Assignment ▸
Every line below that has the string "white" needs to be copied.

Given information ▸
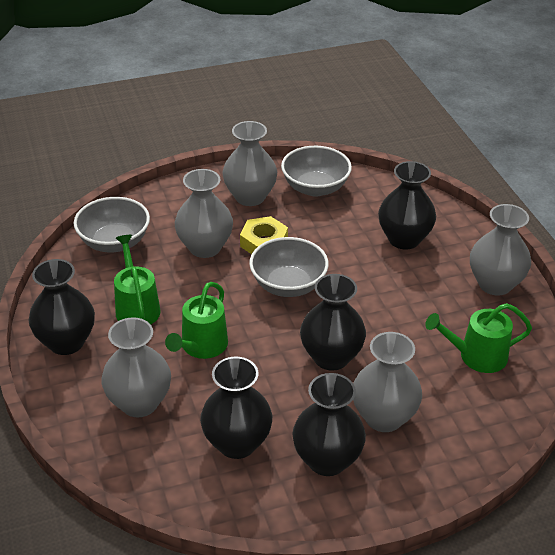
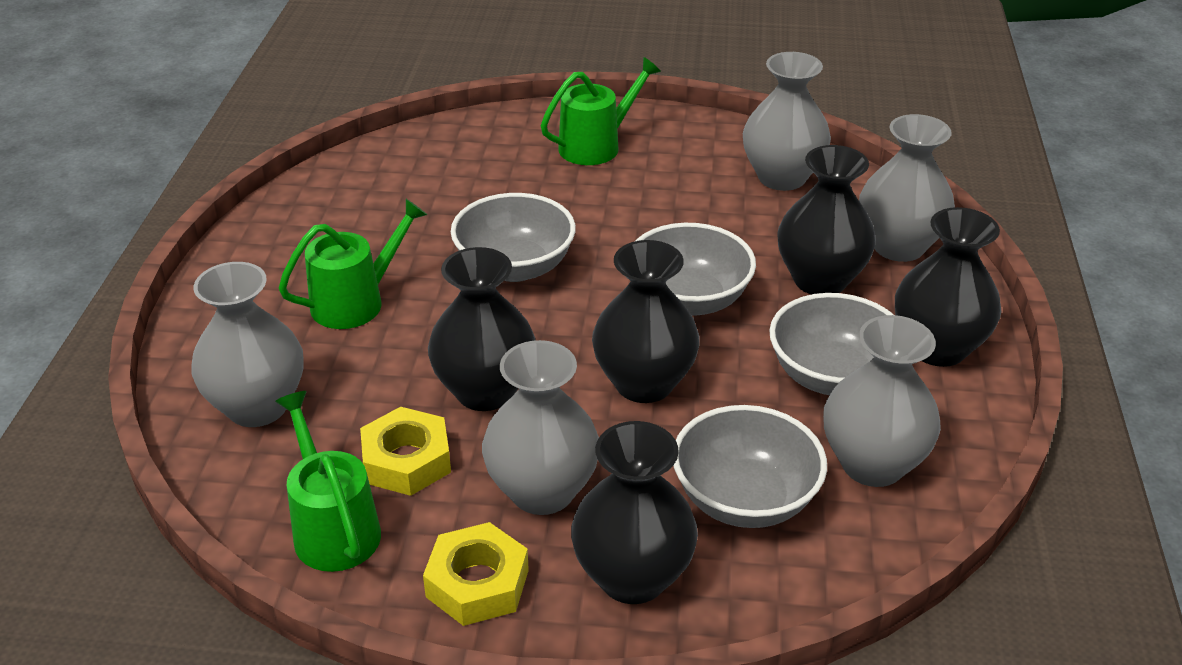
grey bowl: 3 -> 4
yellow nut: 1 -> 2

* * *

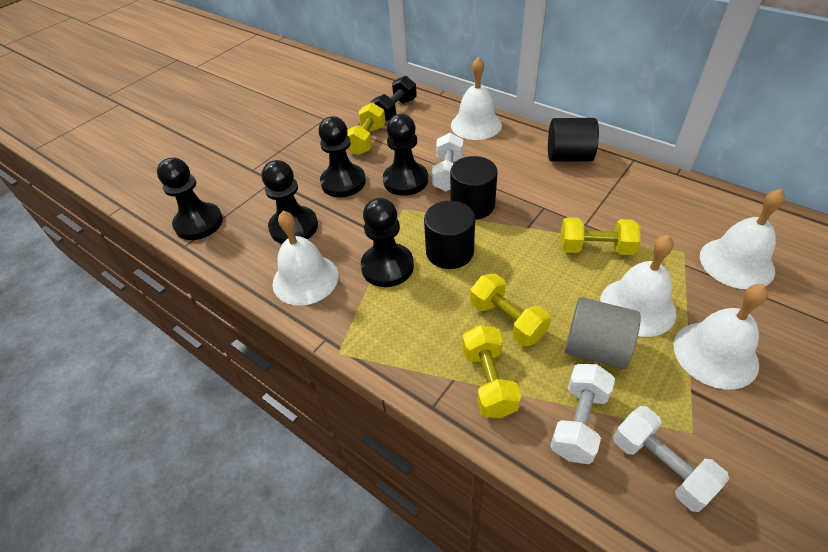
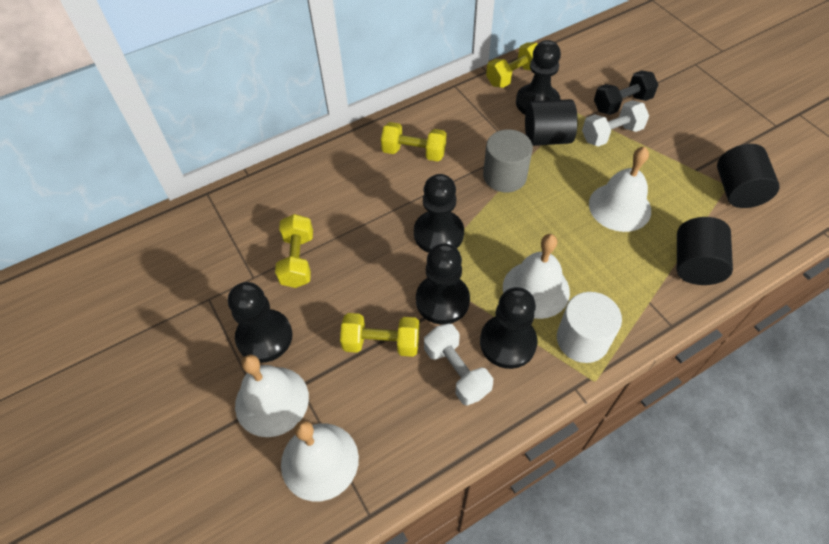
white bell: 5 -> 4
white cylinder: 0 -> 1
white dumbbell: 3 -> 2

Written response ▸
white bell: 5 -> 4
white cylinder: 0 -> 1
white dumbbell: 3 -> 2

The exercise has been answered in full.